Image change detection data
# # # # # # #

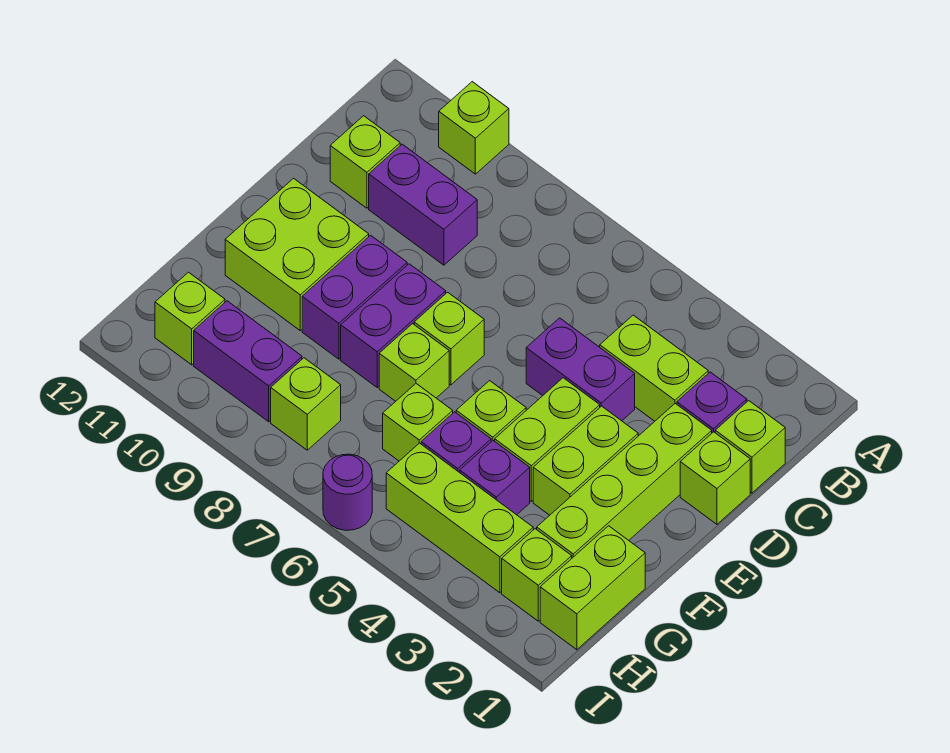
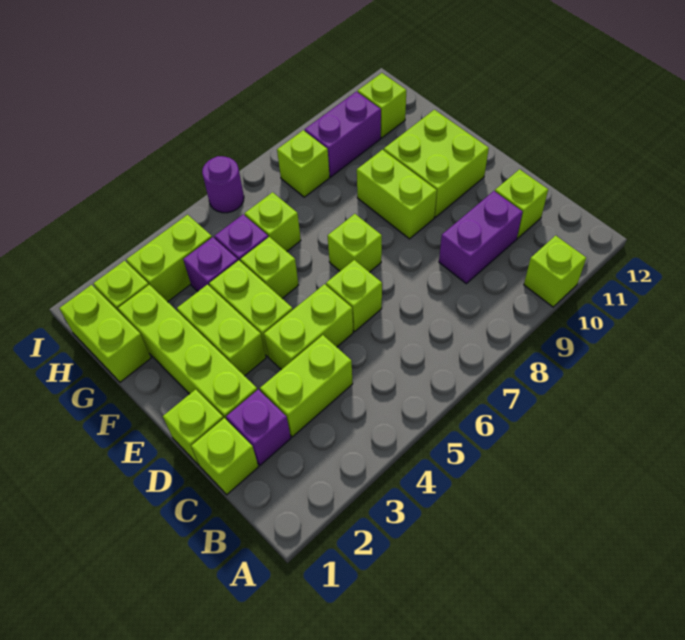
purple 1x2 brick [526,318,635,421] -> lime 1x2 brick [264,284,353,370]
purple 1x2 brick [341,264,446,387] -> none
purple 1x2 brick [302,235,407,359] -> lime 1x2 brick [357,150,437,239]
lime 1x1 brick [379,324,449,401] -> lime 1x1 brick moved to [326,260,382,332]
lime 1x3 brick [386,443,533,593] -> lime 1x2 brick [126,215,212,302]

# # # # # # #

EXERCISE DESCRIPTION :: What lines in the data above contain the word "lime"? Copy them all.

RESPONSE BOX ::
purple 1x2 brick [526,318,635,421] -> lime 1x2 brick [264,284,353,370]
purple 1x2 brick [302,235,407,359] -> lime 1x2 brick [357,150,437,239]
lime 1x1 brick [379,324,449,401] -> lime 1x1 brick moved to [326,260,382,332]
lime 1x3 brick [386,443,533,593] -> lime 1x2 brick [126,215,212,302]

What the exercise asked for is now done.